• Your goal: Could you set down exactly the lines of the data below, starting at the one that holds "carpenter's hammer (teal)" and ending at the one that holds "toy car (brown) 914,372,1018,436", both included, and only those?

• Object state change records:
+--

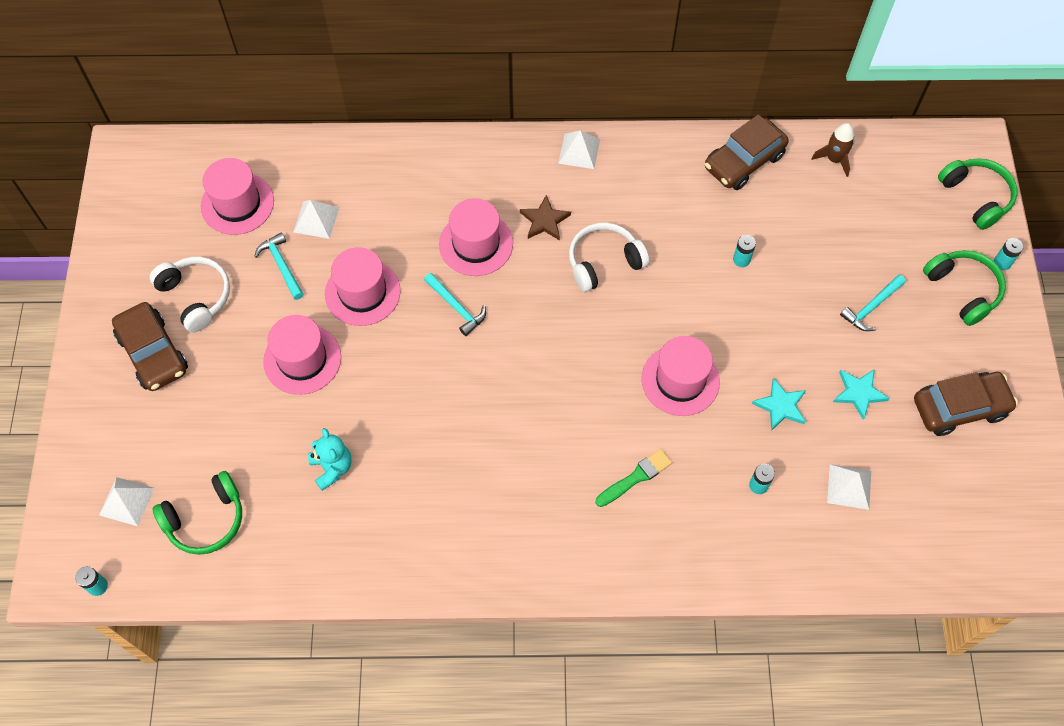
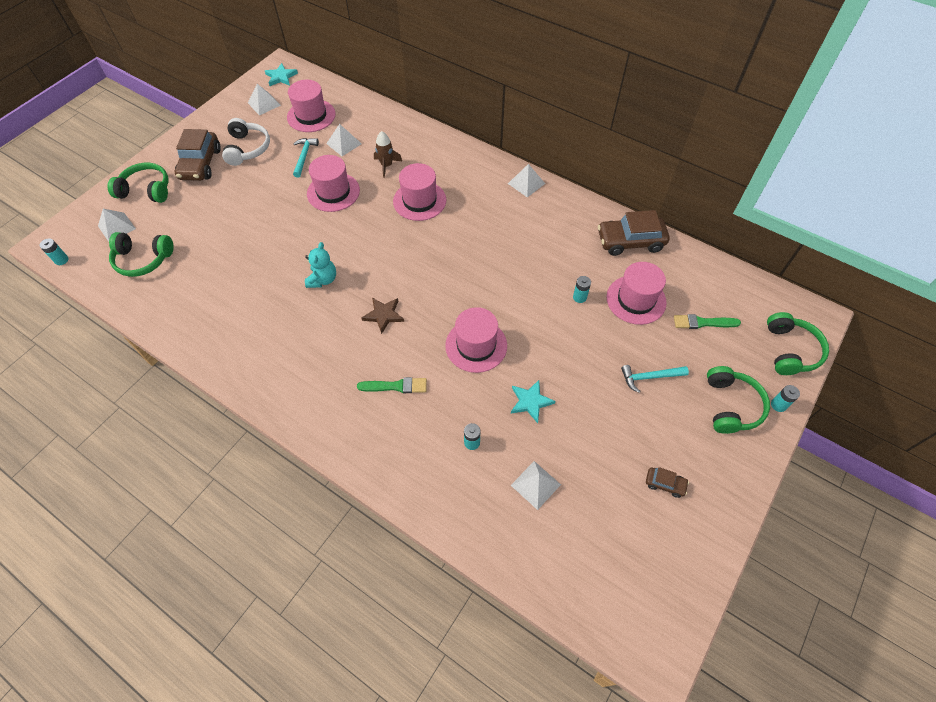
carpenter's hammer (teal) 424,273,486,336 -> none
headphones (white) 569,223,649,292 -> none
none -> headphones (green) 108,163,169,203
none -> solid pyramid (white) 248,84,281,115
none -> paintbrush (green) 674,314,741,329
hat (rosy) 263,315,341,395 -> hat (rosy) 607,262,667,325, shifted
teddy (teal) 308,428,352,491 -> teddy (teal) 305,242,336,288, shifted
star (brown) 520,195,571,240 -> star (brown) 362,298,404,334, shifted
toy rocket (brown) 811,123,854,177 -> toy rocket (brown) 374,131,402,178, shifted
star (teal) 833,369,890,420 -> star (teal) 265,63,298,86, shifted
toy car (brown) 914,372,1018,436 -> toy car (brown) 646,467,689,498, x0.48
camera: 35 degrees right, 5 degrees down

+--

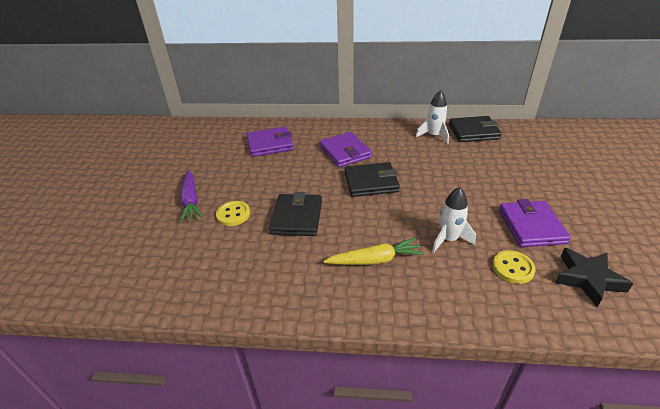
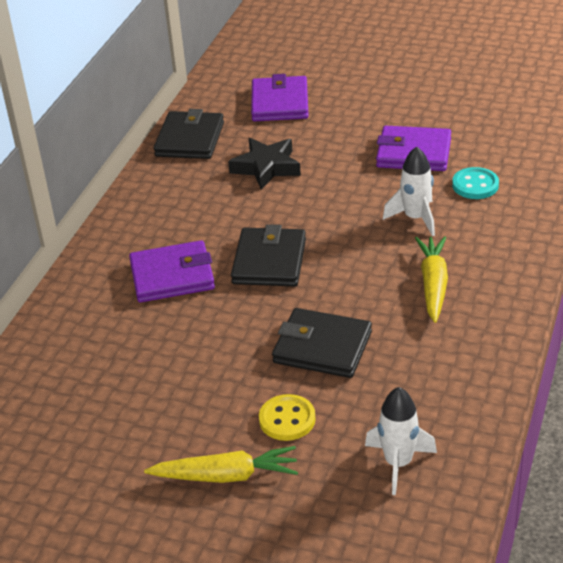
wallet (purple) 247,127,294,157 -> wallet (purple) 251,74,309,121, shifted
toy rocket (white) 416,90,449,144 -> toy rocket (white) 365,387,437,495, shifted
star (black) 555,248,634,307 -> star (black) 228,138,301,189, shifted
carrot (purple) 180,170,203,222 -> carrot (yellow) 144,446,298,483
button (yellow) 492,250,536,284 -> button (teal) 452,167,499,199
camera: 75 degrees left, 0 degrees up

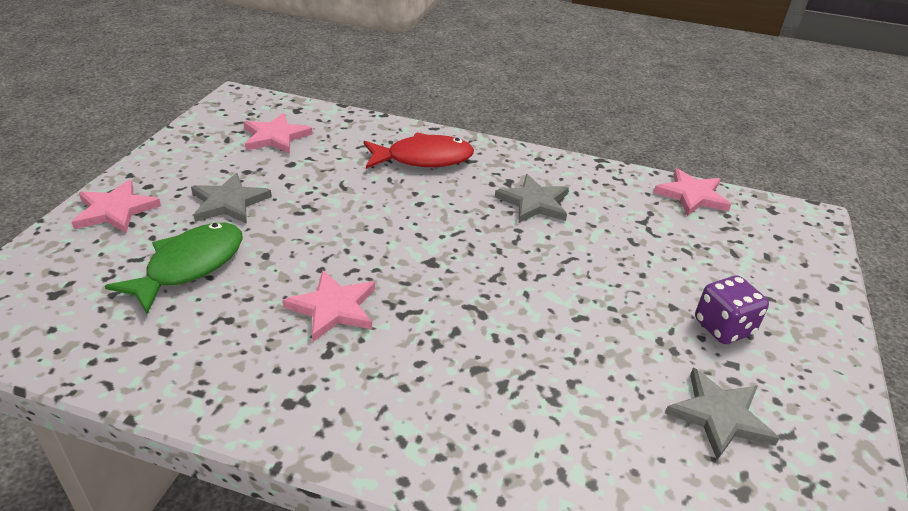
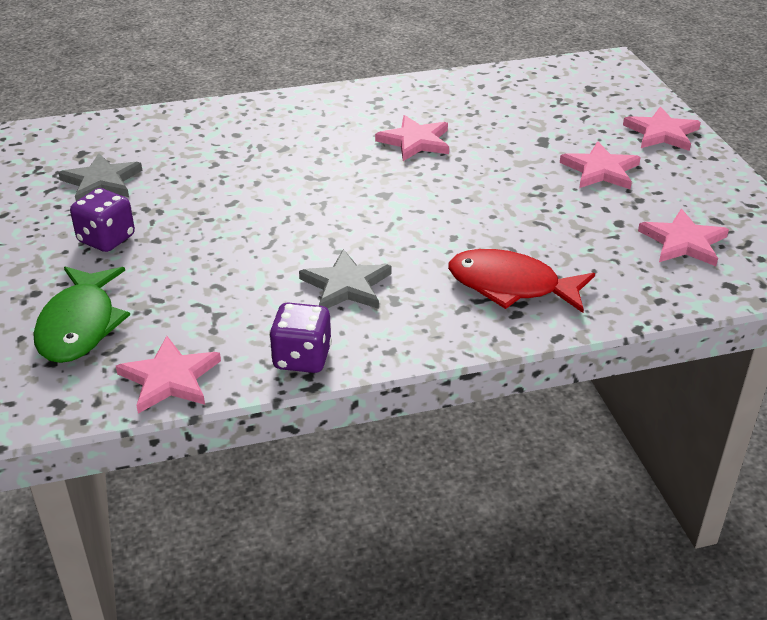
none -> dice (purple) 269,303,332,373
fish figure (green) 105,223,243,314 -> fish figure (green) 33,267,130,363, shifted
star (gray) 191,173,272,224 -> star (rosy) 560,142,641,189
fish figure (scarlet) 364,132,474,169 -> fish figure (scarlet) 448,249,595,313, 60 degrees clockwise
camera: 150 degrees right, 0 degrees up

+--

• Result:
carpenter's hammer (teal) 424,273,486,336 -> none
headphones (white) 569,223,649,292 -> none
none -> headphones (green) 108,163,169,203
none -> solid pyramid (white) 248,84,281,115
none -> paintbrush (green) 674,314,741,329
hat (rosy) 263,315,341,395 -> hat (rosy) 607,262,667,325, shifted
teddy (teal) 308,428,352,491 -> teddy (teal) 305,242,336,288, shifted
star (brown) 520,195,571,240 -> star (brown) 362,298,404,334, shifted
toy rocket (brown) 811,123,854,177 -> toy rocket (brown) 374,131,402,178, shifted
star (teal) 833,369,890,420 -> star (teal) 265,63,298,86, shifted
toy car (brown) 914,372,1018,436 -> toy car (brown) 646,467,689,498, x0.48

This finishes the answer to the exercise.